[[ DATA FOR THIS TASK open ]]

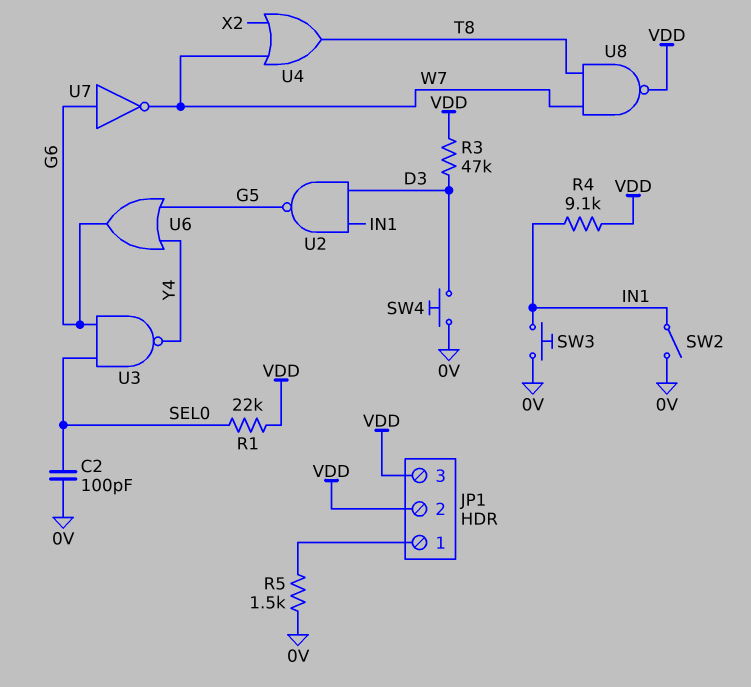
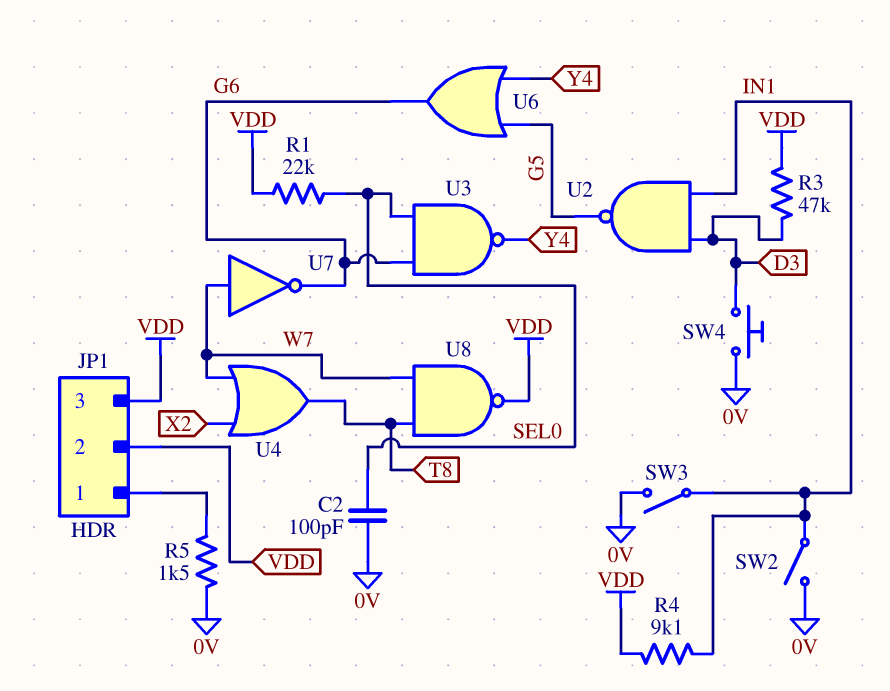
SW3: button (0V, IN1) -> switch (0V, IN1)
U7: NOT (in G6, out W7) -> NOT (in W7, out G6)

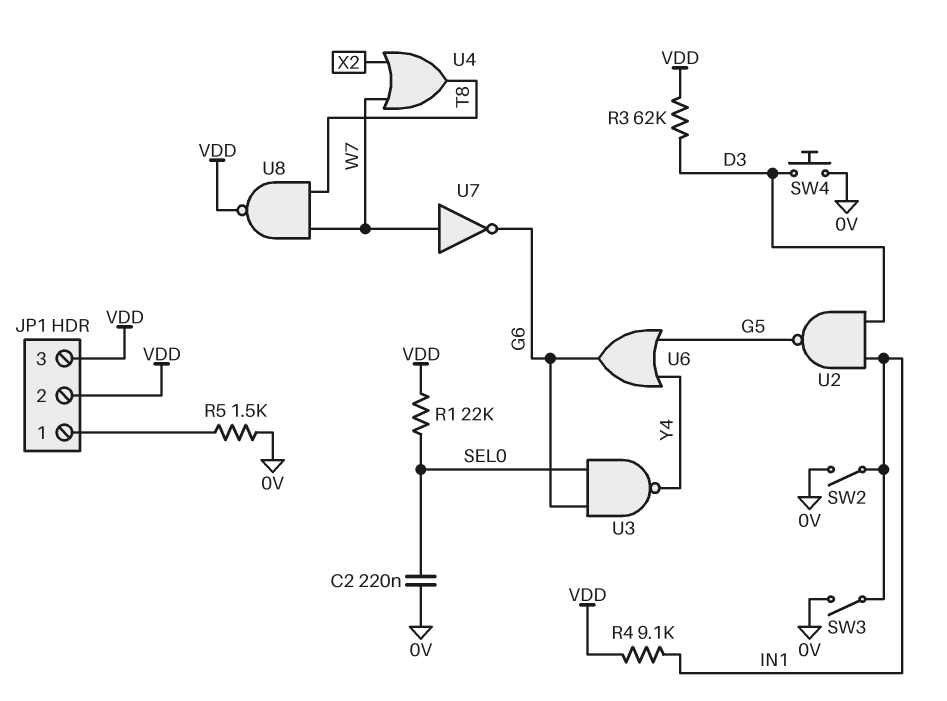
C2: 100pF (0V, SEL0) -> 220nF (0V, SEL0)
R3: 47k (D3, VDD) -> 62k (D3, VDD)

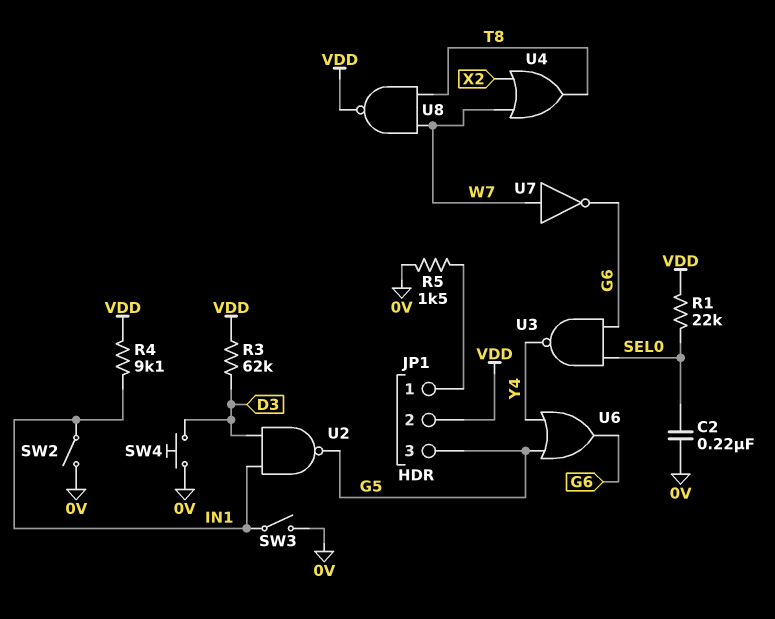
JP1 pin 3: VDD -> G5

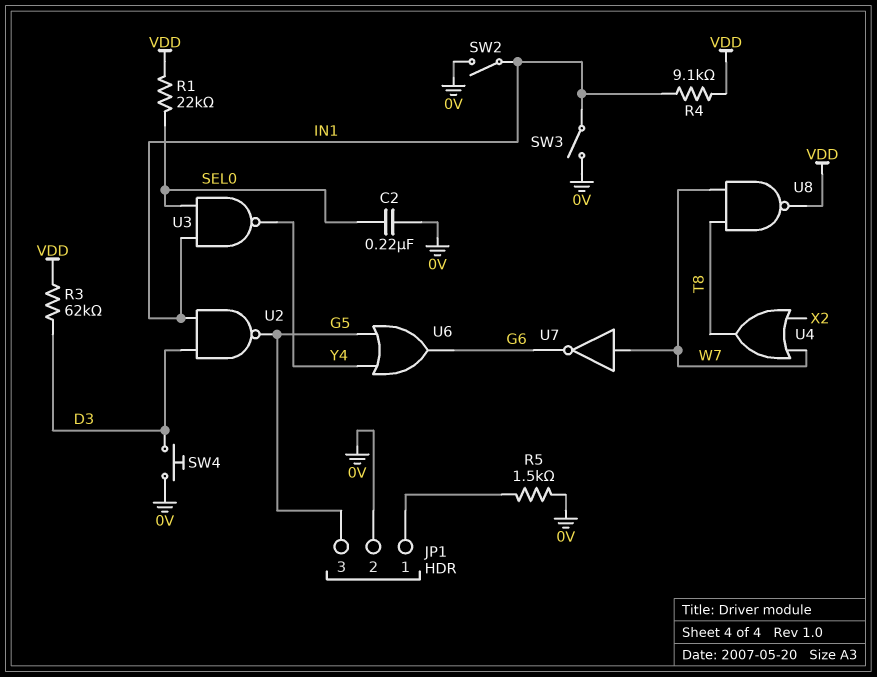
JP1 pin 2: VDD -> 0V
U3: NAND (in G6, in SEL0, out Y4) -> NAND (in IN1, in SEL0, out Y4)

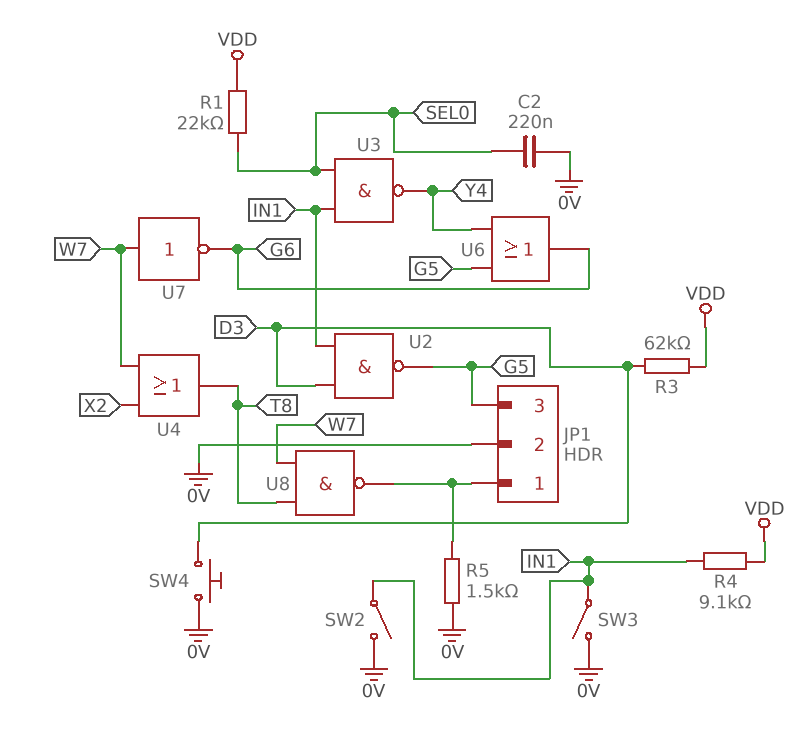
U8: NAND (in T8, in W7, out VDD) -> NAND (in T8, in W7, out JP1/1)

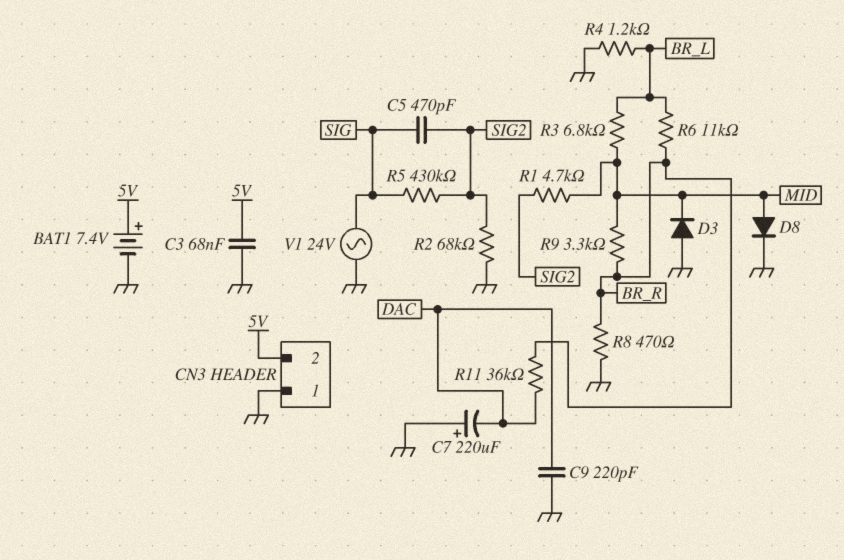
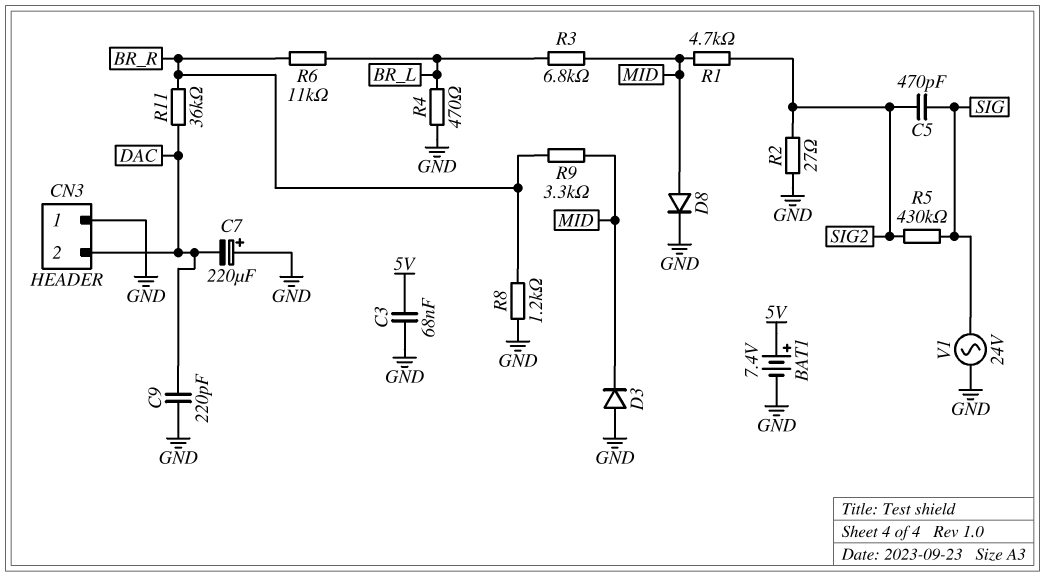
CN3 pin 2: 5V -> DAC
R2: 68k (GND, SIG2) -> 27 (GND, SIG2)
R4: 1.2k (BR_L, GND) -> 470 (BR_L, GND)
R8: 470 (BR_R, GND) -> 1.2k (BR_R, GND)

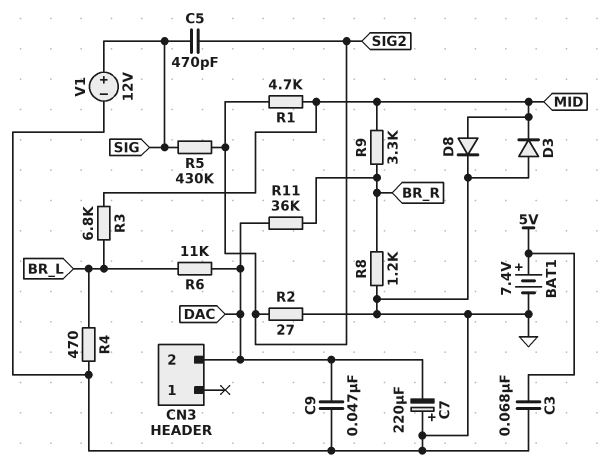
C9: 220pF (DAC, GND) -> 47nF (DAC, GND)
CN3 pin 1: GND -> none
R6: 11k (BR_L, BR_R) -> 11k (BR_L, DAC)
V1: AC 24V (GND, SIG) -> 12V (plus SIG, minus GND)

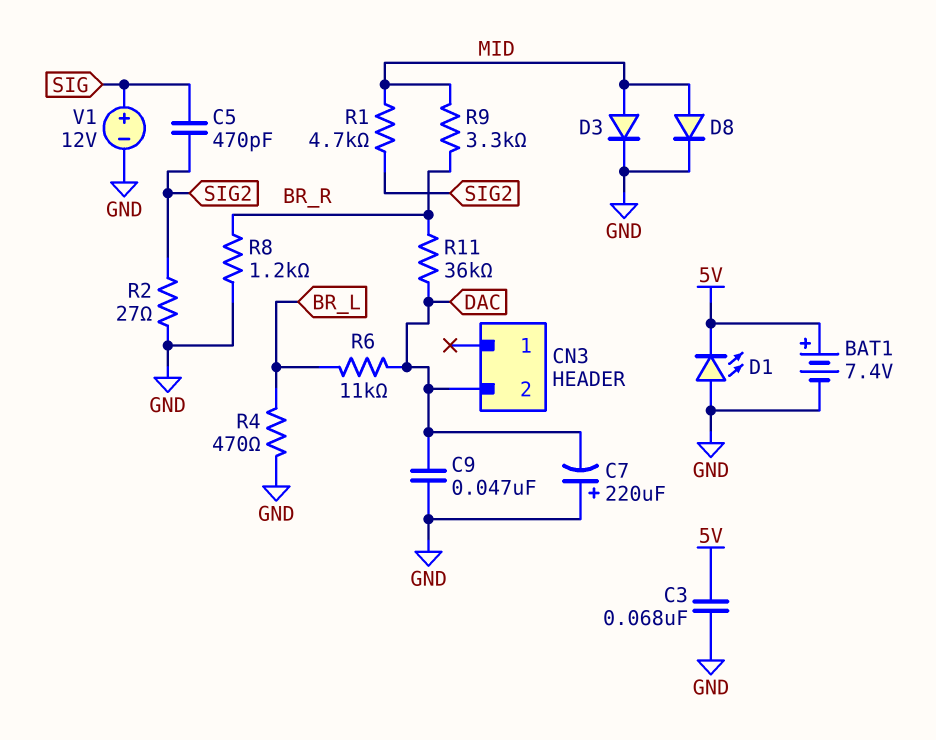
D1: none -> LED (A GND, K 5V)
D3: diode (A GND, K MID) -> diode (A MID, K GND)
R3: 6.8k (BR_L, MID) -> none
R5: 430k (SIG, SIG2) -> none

[[ DATA FOR THIS TASK closed ]]

**WORK ORDER**
Return the records exactly as they stand, and drop every picture.

**TASK OUTPUT**
SW3: button (0V, IN1) -> switch (0V, IN1)
U7: NOT (in G6, out W7) -> NOT (in W7, out G6)

C2: 100pF (0V, SEL0) -> 220nF (0V, SEL0)
R3: 47k (D3, VDD) -> 62k (D3, VDD)

JP1 pin 3: VDD -> G5

JP1 pin 2: VDD -> 0V
U3: NAND (in G6, in SEL0, out Y4) -> NAND (in IN1, in SEL0, out Y4)

U8: NAND (in T8, in W7, out VDD) -> NAND (in T8, in W7, out JP1/1)

CN3 pin 2: 5V -> DAC
R2: 68k (GND, SIG2) -> 27 (GND, SIG2)
R4: 1.2k (BR_L, GND) -> 470 (BR_L, GND)
R8: 470 (BR_R, GND) -> 1.2k (BR_R, GND)

C9: 220pF (DAC, GND) -> 47nF (DAC, GND)
CN3 pin 1: GND -> none
R6: 11k (BR_L, BR_R) -> 11k (BR_L, DAC)
V1: AC 24V (GND, SIG) -> 12V (plus SIG, minus GND)

D1: none -> LED (A GND, K 5V)
D3: diode (A GND, K MID) -> diode (A MID, K GND)
R3: 6.8k (BR_L, MID) -> none
R5: 430k (SIG, SIG2) -> none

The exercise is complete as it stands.